> _DIRECTIONS FOR THIS TASK_
Write out exactly the line containing "brown dumbbell [187,102,230,149]" along with each line that follows it in the records below, and no others.

> _INFORMATION SHOWN_
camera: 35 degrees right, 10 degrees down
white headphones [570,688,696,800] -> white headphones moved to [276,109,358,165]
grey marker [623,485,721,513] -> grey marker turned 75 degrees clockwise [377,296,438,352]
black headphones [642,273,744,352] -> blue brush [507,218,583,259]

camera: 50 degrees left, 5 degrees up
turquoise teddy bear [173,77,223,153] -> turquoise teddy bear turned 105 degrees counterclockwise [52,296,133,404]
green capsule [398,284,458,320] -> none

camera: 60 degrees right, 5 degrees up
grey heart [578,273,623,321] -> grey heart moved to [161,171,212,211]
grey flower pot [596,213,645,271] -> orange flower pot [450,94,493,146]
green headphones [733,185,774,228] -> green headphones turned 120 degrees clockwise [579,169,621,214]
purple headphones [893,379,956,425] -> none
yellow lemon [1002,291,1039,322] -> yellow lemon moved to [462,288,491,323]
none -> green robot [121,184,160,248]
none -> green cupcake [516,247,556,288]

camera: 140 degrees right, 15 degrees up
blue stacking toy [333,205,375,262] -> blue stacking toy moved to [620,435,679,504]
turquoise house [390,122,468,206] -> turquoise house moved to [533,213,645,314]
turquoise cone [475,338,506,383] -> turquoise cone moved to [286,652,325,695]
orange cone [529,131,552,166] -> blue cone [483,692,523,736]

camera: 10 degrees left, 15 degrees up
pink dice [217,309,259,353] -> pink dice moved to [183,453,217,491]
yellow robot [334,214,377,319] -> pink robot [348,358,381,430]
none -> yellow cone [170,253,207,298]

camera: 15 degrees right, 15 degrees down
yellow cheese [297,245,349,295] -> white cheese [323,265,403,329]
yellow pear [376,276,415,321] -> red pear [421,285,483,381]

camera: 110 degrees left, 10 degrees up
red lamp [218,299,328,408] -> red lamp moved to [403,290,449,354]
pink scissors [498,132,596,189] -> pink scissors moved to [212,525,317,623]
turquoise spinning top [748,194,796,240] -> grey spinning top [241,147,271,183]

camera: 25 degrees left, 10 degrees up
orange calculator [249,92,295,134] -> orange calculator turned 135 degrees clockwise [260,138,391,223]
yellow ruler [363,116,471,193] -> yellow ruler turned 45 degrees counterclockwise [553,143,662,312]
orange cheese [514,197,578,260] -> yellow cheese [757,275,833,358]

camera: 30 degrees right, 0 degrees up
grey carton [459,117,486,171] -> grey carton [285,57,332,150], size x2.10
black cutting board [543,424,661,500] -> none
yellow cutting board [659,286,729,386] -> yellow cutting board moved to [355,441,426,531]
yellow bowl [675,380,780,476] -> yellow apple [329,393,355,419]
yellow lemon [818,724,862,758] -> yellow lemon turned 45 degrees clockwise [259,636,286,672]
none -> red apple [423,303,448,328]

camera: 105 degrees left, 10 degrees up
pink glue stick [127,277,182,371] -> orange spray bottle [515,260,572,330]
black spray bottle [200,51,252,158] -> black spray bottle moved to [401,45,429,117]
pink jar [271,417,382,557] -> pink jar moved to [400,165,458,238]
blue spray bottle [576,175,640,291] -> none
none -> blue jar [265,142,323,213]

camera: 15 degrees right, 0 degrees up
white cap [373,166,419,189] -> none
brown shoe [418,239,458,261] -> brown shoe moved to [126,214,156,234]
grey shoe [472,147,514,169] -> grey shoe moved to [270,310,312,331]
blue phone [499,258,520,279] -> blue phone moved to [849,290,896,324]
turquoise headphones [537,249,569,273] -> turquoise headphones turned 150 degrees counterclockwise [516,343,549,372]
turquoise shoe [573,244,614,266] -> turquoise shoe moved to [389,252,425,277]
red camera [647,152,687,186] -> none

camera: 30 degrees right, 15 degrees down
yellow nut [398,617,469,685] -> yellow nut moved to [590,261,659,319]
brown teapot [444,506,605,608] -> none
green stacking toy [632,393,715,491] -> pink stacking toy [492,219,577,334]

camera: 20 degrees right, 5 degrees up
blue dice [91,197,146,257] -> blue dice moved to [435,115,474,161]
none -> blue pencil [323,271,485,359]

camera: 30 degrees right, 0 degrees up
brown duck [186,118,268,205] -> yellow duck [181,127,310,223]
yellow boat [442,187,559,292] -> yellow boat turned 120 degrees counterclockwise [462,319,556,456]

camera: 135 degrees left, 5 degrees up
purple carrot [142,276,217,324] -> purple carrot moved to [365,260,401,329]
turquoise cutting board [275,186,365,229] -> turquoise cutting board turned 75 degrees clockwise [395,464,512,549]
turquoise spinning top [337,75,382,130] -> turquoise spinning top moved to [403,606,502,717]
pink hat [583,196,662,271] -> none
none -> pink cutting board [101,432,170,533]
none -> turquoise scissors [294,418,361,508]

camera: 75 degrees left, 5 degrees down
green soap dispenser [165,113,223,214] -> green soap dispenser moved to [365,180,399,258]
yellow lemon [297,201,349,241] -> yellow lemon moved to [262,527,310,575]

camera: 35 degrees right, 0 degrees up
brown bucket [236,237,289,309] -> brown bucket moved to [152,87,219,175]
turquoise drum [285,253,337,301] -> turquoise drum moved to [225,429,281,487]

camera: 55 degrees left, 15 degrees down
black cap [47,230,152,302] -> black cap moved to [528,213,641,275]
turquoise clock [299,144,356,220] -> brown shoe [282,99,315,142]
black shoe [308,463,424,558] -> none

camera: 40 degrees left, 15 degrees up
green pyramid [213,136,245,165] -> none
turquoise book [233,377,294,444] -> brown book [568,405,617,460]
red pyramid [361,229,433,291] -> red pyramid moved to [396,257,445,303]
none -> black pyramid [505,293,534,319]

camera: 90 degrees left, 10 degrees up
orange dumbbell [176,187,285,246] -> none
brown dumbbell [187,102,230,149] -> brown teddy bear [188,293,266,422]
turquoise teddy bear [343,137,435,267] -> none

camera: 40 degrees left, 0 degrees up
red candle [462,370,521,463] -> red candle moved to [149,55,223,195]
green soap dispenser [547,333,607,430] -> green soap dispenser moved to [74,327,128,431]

> _TASK ANSWER_
brown dumbbell [187,102,230,149] -> brown teddy bear [188,293,266,422]
turquoise teddy bear [343,137,435,267] -> none

camera: 40 degrees left, 0 degrees up
red candle [462,370,521,463] -> red candle moved to [149,55,223,195]
green soap dispenser [547,333,607,430] -> green soap dispenser moved to [74,327,128,431]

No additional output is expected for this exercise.